## Assigned task
Aside from the pictures, the entries should be given again exactly.

## Exercise material
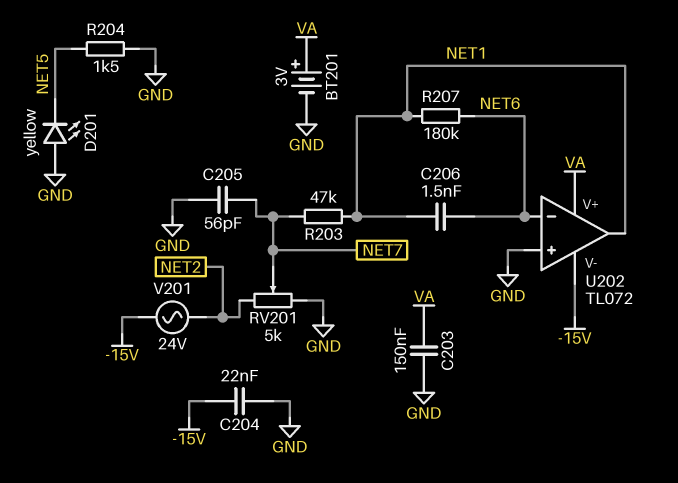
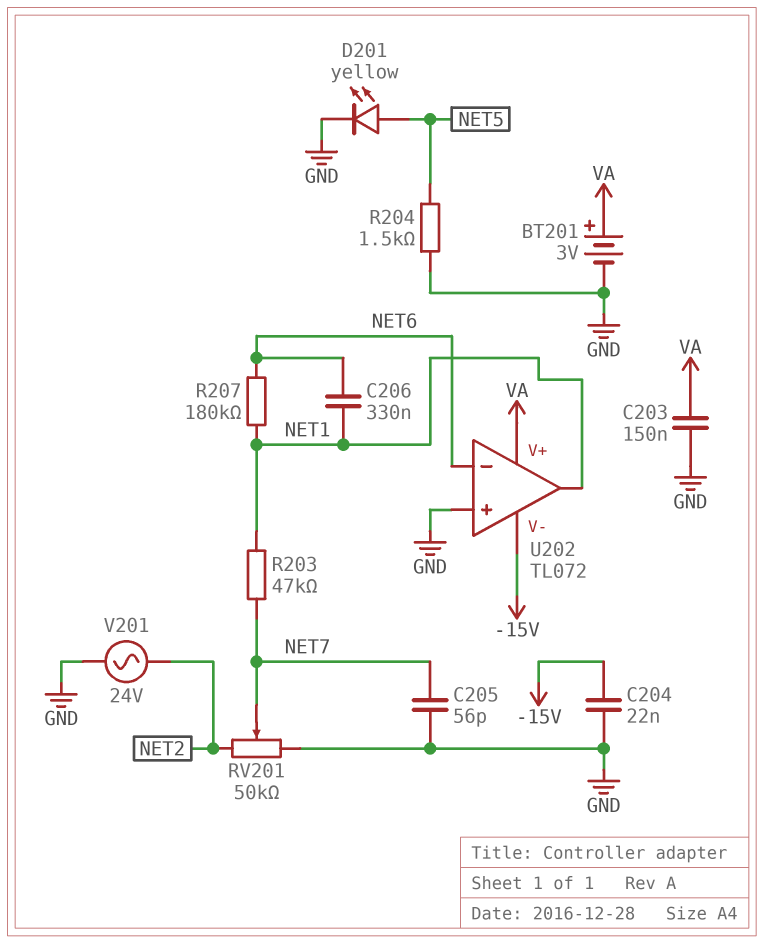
C206: 1.5nF (NET1, NET6) -> 330nF (NET1, NET6)
D201: LED yellow (A GND, K NET5) -> LED yellow (A NET5, K GND)
RV201: 5k (GND, NET2, wiper NET7) -> 50k (GND, NET2, wiper NET7)
V201: AC 24V (-15V, NET2) -> AC 24V (GND, NET2)

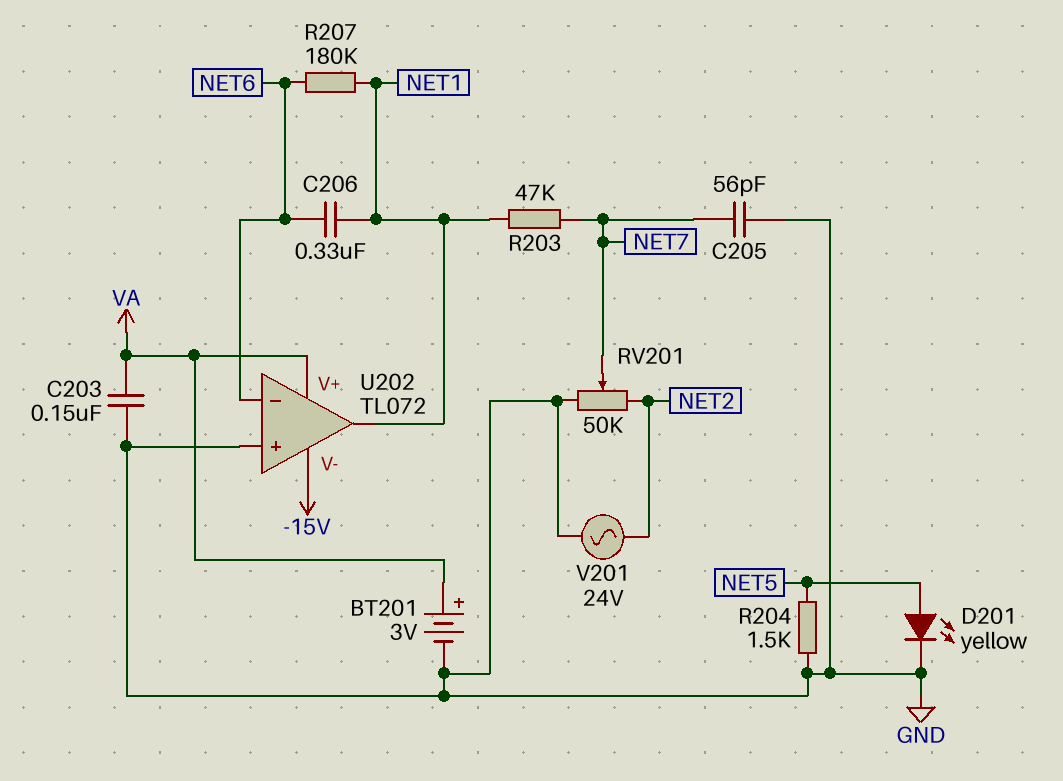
C204: 22nF (-15V, GND) -> none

## Finished task
C206: 1.5nF (NET1, NET6) -> 330nF (NET1, NET6)
D201: LED yellow (A GND, K NET5) -> LED yellow (A NET5, K GND)
RV201: 5k (GND, NET2, wiper NET7) -> 50k (GND, NET2, wiper NET7)
V201: AC 24V (-15V, NET2) -> AC 24V (GND, NET2)

C204: 22nF (-15V, GND) -> none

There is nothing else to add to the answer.